● **WHAT YOU WILL DO**
Render every line of the records below as a numbered list, omitting blank lines.
***** MATERIAL PROVIDED *****
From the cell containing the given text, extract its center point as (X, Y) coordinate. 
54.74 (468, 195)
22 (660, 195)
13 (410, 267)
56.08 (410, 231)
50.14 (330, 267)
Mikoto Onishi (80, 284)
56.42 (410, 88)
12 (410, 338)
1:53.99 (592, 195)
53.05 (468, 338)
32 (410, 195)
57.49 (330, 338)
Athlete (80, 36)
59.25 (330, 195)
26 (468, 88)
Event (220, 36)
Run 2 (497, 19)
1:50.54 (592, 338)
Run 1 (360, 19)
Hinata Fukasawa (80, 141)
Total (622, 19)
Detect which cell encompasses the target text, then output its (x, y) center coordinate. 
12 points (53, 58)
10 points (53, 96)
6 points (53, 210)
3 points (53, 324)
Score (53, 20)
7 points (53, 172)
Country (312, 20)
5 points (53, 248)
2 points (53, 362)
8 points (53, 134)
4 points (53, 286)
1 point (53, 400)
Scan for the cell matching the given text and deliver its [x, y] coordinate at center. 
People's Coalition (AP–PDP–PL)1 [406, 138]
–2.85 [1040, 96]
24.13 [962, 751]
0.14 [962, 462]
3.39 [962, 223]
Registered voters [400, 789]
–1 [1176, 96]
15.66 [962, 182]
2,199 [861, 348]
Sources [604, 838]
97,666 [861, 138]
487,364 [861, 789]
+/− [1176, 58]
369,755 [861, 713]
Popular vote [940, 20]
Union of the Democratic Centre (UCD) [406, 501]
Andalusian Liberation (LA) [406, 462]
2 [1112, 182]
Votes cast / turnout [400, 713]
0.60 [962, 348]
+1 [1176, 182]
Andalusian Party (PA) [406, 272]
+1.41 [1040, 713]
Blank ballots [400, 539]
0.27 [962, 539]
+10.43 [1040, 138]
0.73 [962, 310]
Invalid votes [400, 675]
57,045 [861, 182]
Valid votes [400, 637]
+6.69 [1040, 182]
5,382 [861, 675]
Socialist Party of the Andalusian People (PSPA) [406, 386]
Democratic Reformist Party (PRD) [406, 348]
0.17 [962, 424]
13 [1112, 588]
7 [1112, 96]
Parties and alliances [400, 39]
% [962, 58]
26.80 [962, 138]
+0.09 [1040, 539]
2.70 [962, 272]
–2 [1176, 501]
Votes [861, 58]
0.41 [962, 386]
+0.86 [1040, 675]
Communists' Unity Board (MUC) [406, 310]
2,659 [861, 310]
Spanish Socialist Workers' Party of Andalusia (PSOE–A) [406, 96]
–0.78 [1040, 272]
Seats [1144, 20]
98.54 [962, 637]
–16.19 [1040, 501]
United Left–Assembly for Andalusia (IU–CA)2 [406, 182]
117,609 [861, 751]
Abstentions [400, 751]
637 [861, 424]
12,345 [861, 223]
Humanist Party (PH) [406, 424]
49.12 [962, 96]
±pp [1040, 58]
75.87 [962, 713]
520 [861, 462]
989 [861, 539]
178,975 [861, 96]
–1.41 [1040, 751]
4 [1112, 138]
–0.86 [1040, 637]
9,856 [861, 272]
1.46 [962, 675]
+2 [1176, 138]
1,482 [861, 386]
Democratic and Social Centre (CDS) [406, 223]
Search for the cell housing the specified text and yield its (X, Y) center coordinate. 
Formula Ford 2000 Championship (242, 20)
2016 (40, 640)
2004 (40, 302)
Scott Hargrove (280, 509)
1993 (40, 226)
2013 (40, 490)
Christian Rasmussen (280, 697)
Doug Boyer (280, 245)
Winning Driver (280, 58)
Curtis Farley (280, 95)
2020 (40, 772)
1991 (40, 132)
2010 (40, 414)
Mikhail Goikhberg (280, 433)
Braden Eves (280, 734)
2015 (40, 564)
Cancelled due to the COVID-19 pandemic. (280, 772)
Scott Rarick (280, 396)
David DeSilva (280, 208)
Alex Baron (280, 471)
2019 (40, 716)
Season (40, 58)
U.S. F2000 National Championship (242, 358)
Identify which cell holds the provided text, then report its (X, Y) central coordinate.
*****
● **FINAL ANSWER**
1. From the cell containing the given text, extract its center point as (X, Y) coordinate. 
2. 54.74 (468, 195)
3. 22 (660, 195)
4. 13 (410, 267)
5. 56.08 (410, 231)
6. 50.14 (330, 267)
7. Mikoto Onishi (80, 284)
8. 56.42 (410, 88)
9. 12 (410, 338)
10. 1:53.99 (592, 195)
11. 53.05 (468, 338)
12. 32 (410, 195)
13. 57.49 (330, 338)
14. Athlete (80, 36)
15. 59.25 (330, 195)
16. 26 (468, 88)
17. Event (220, 36)
18. Run 2 (497, 19)
19. 1:50.54 (592, 338)
20. Run 1 (360, 19)
21. Hinata Fukasawa (80, 141)
22. Total (622, 19)
23. Detect which cell encompasses the target text, then output its (x, y) center coordinate. 
24. 12 points (53, 58)
25. 10 points (53, 96)
26. 6 points (53, 210)
27. 3 points (53, 324)
28. Score (53, 20)
29. 7 points (53, 172)
30. Country (312, 20)
31. 5 points (53, 248)
32. 2 points (53, 362)
33. 8 points (53, 134)
34. 4 points (53, 286)
35. 1 point (53, 400)
36. Scan for the cell matching the given text and deliver its [x, y] coordinate at center. 
37. People's Coalition (AP–PDP–PL)1 [406, 138]
38. –2.85 [1040, 96]
39. 24.13 [962, 751]
40. 0.14 [962, 462]
41. 3.39 [962, 223]
42. Registered voters [400, 789]
43. –1 [1176, 96]
44. 15.66 [962, 182]
45. 2,199 [861, 348]
46. Sources [604, 838]
47. 97,666 [861, 138]
48. 487,364 [861, 789]
49. +/− [1176, 58]
50. 369,755 [861, 713]
51. Popular vote [940, 20]
52. Union of the Democratic Centre (UCD) [406, 501]
53. Andalusian Liberation (LA) [406, 462]
54. 2 [1112, 182]
55. Votes cast / turnout [400, 713]
56. 0.60 [962, 348]
57. +1 [1176, 182]
58. Andalusian Party (PA) [406, 272]
59. +1.41 [1040, 713]
60. Blank ballots [400, 539]
61. 0.27 [962, 539]
62. +10.43 [1040, 138]
63. 0.73 [962, 310]
64. Invalid votes [400, 675]
65. 57,045 [861, 182]
66. Valid votes [400, 637]
67. +6.69 [1040, 182]
68. 5,382 [861, 675]
69. Socialist Party of the Andalusian People (PSPA) [406, 386]
70. Democratic Reformist Party (PRD) [406, 348]
71. 0.17 [962, 424]
72. 13 [1112, 588]
73. 7 [1112, 96]
74. Parties and alliances [400, 39]
75. % [962, 58]
76. 26.80 [962, 138]
77. +0.09 [1040, 539]
78. 2.70 [962, 272]
79. –2 [1176, 501]
80. Votes [861, 58]
81. 0.41 [962, 386]
82. +0.86 [1040, 675]
83. Communists' Unity Board (MUC) [406, 310]
84. 2,659 [861, 310]
85. Spanish Socialist Workers' Party of Andalusia (PSOE–A) [406, 96]
86. –0.78 [1040, 272]
87. Seats [1144, 20]
88. 98.54 [962, 637]
89. –16.19 [1040, 501]
90. United Left–Assembly for Andalusia (IU–CA)2 [406, 182]
91. 117,609 [861, 751]
92. Abstentions [400, 751]
93. 637 [861, 424]
94. 12,345 [861, 223]
95. Humanist Party (PH) [406, 424]
96. 49.12 [962, 96]
97. ±pp [1040, 58]
98. 75.87 [962, 713]
99. 520 [861, 462]
100. 989 [861, 539]
101. 178,975 [861, 96]
102. –1.41 [1040, 751]
103. 4 [1112, 138]
104. –0.86 [1040, 637]
105. 9,856 [861, 272]
106. 1.46 [962, 675]
107. +2 [1176, 138]
108. 1,482 [861, 386]
109. Democratic and Social Centre (CDS) [406, 223]
110. Search for the cell housing the specified text and yield its (X, Y) center coordinate. 
111. Formula Ford 2000 Championship (242, 20)
112. 2016 (40, 640)
113. 2004 (40, 302)
114. Scott Hargrove (280, 509)
115. 1993 (40, 226)
116. 2013 (40, 490)
117. Christian Rasmussen (280, 697)
118. Doug Boyer (280, 245)
119. Winning Driver (280, 58)
120. Curtis Farley (280, 95)
121. 2020 (40, 772)
122. 1991 (40, 132)
123. 2010 (40, 414)
124. Mikhail Goikhberg (280, 433)
125. Braden Eves (280, 734)
126. 2015 (40, 564)
127. Cancelled due to the COVID-19 pandemic. (280, 772)
128. Scott Rarick (280, 396)
129. David DeSilva (280, 208)
130. Alex Baron (280, 471)
131. 2019 (40, 716)
132. Season (40, 58)
133. U.S. F2000 National Championship (242, 358)
134. Identify which cell holds the provided text, then report its (X, Y) central coordinate.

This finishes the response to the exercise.